What to work on:
Please keep the pictures out and write out exactly the lines from the first in the data below through the one containing "cyan 1x2 brick [248,194,312,247]", both included.
<<<<
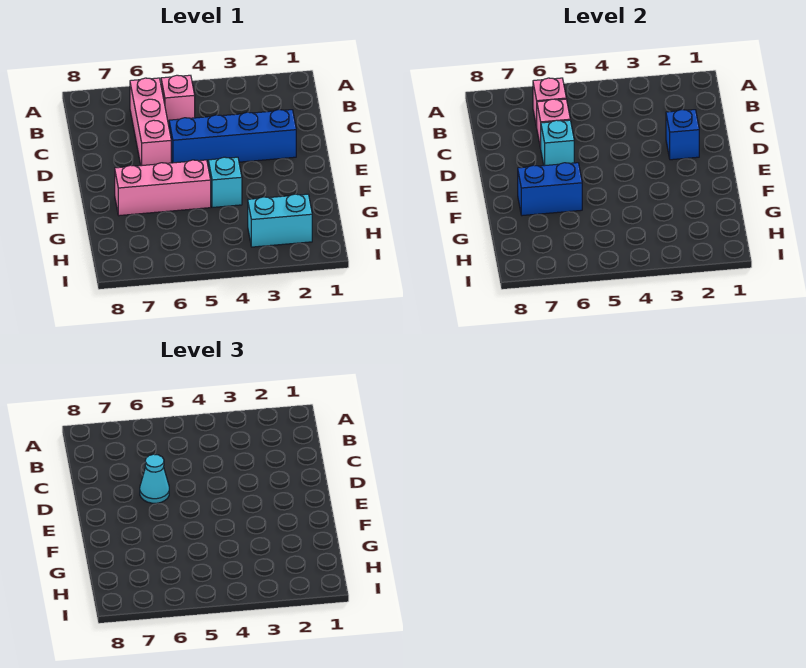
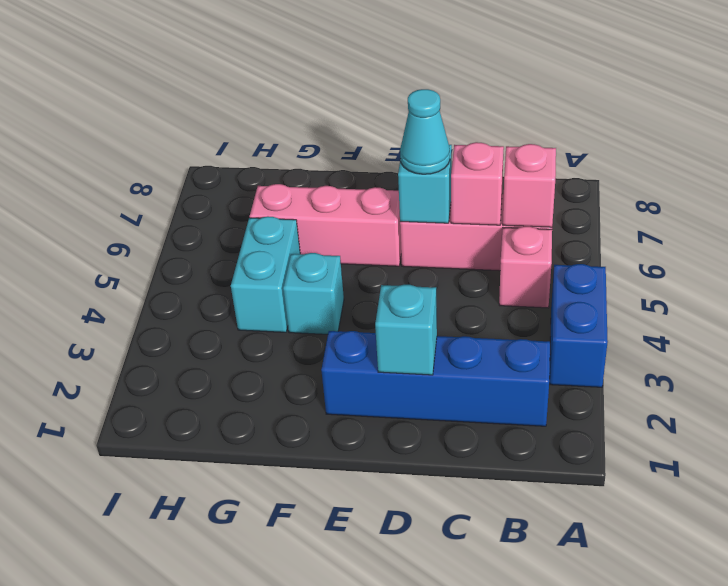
blue 1x4 brick [169,110,296,163] -> blue 1x4 brick turned to [321,331,550,426]
blue 1x1 brick [666,110,699,160] -> cyan 1x1 brick [375,285,437,375]
pink 1x3 brick [115,160,211,216] -> pink 1x3 brick turned to [250,184,401,266]
blue 1x2 brick [518,163,582,216] -> blue 1x2 brick moved to [550,264,608,387]
cyan 1x2 brick [248,194,312,247] -> cyan 1x2 brick moved to [231,216,300,332]

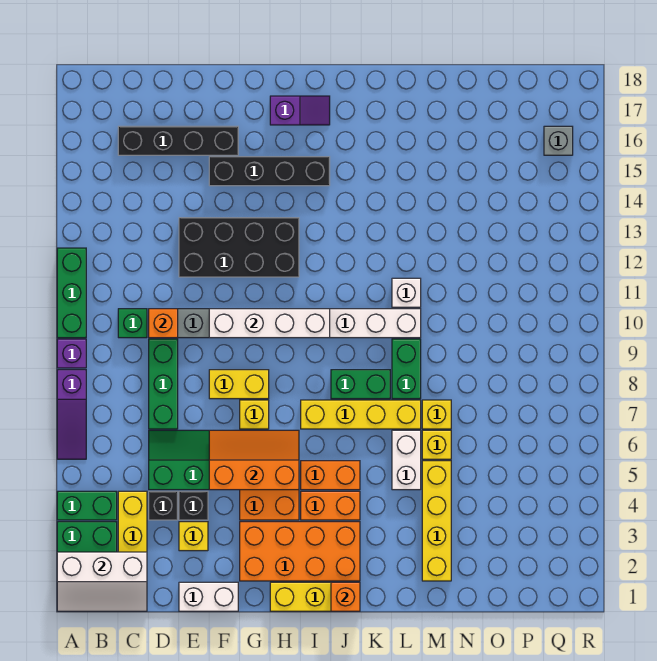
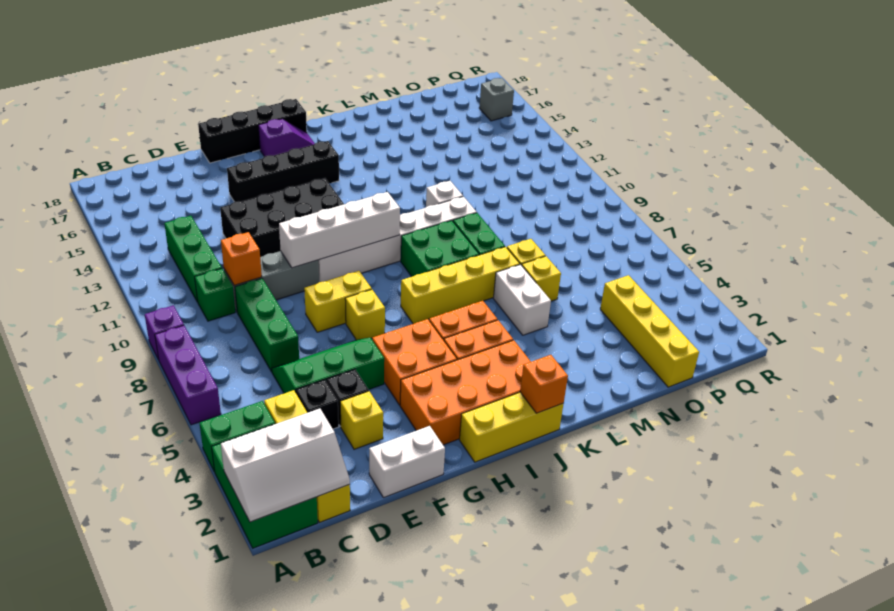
purple 1x3 slope [57,370,86,459] -> purple 1x3 brick [155,325,221,425]
green 1x3 brick [57,248,86,338] -> green 1x3 brick moved to [164,216,222,302]
black 1x4 brick [118,126,238,155] -> black 1x4 brick moved to [198,99,307,163]
orange 2x3 slope [209,430,299,490] -> none
green 1x2 brick [331,370,390,399] -> green 2x2 brick [401,221,479,276]
yellow 1x4 brick [422,461,451,581] -> yellow 1x4 brick moved to [600,275,699,387]

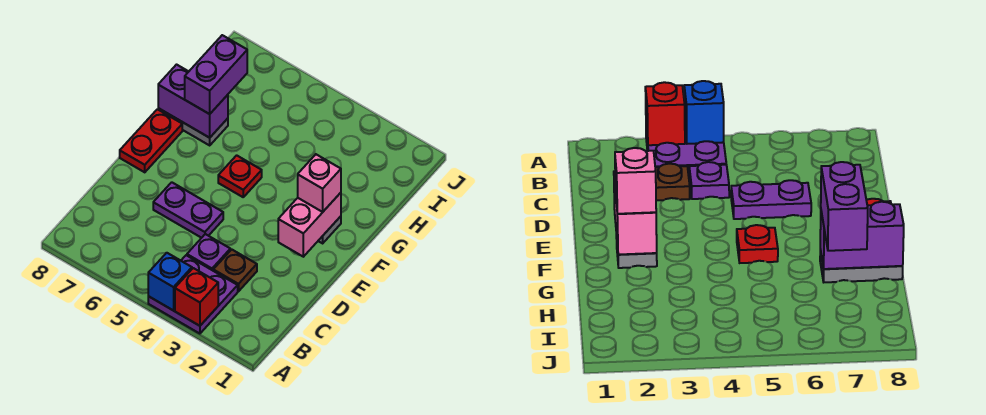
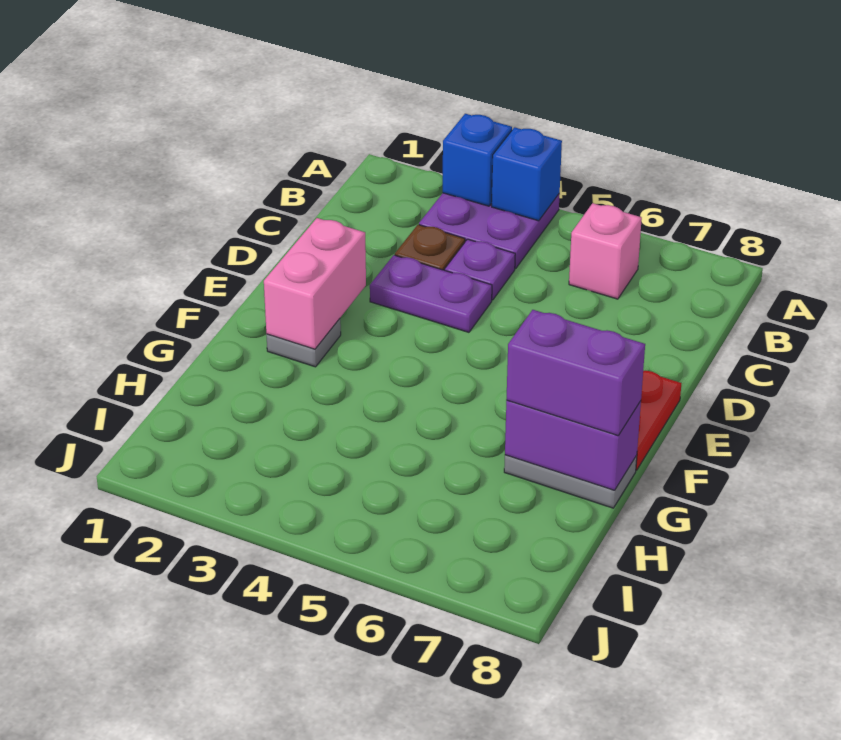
red 1x1 brick [175,268,218,326] -> blue 1x1 brick [443,114,512,206]
purple 1x2 plate [153,182,223,238] -> purple 1x2 plate moved to [370,255,492,332]
pink 1x1 brick [298,154,341,212] -> pink 1x1 brick moved to [569,203,642,299]
red 1x1 plate [218,155,262,197] -> none
purple 1x2 brick [185,35,247,114] -> purple 1x2 brick turned to [506,310,645,436]

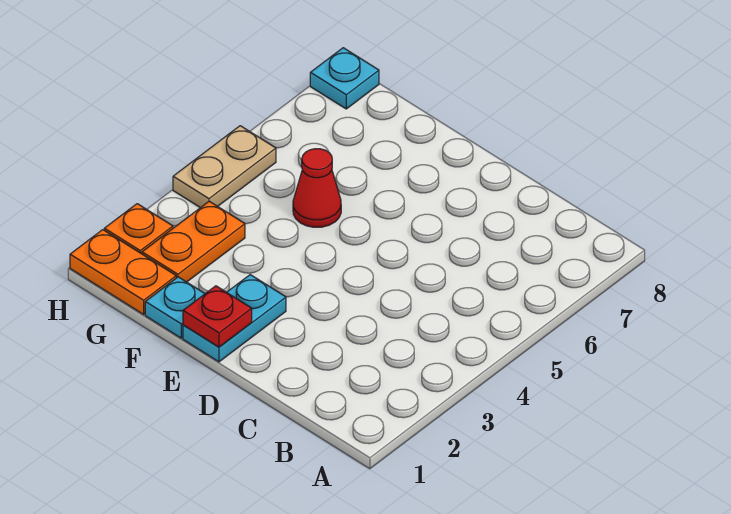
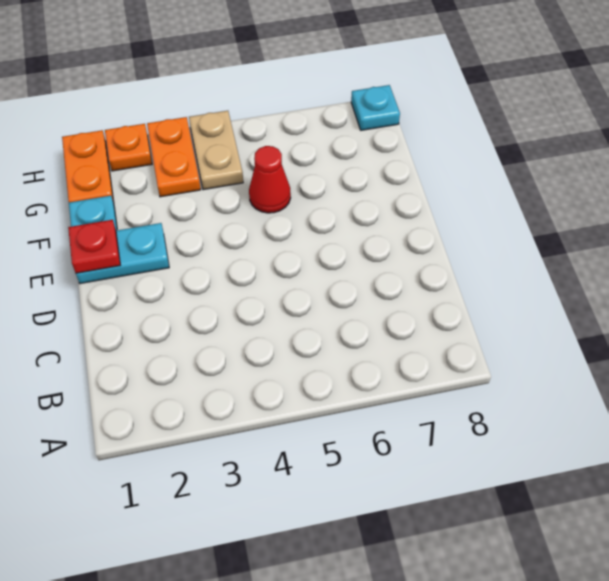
orange 1x2 plate [142,201,245,282] -> orange 1x2 plate turned to [147,117,201,197]
tan 1x2 plate [173,126,276,208] -> tan 1x2 plate turned to [189,111,243,190]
>>>>
Answer for the task:
blue 1x4 brick [169,110,296,163] -> blue 1x4 brick turned to [321,331,550,426]
blue 1x1 brick [666,110,699,160] -> cyan 1x1 brick [375,285,437,375]
pink 1x3 brick [115,160,211,216] -> pink 1x3 brick turned to [250,184,401,266]
blue 1x2 brick [518,163,582,216] -> blue 1x2 brick moved to [550,264,608,387]
cyan 1x2 brick [248,194,312,247] -> cyan 1x2 brick moved to [231,216,300,332]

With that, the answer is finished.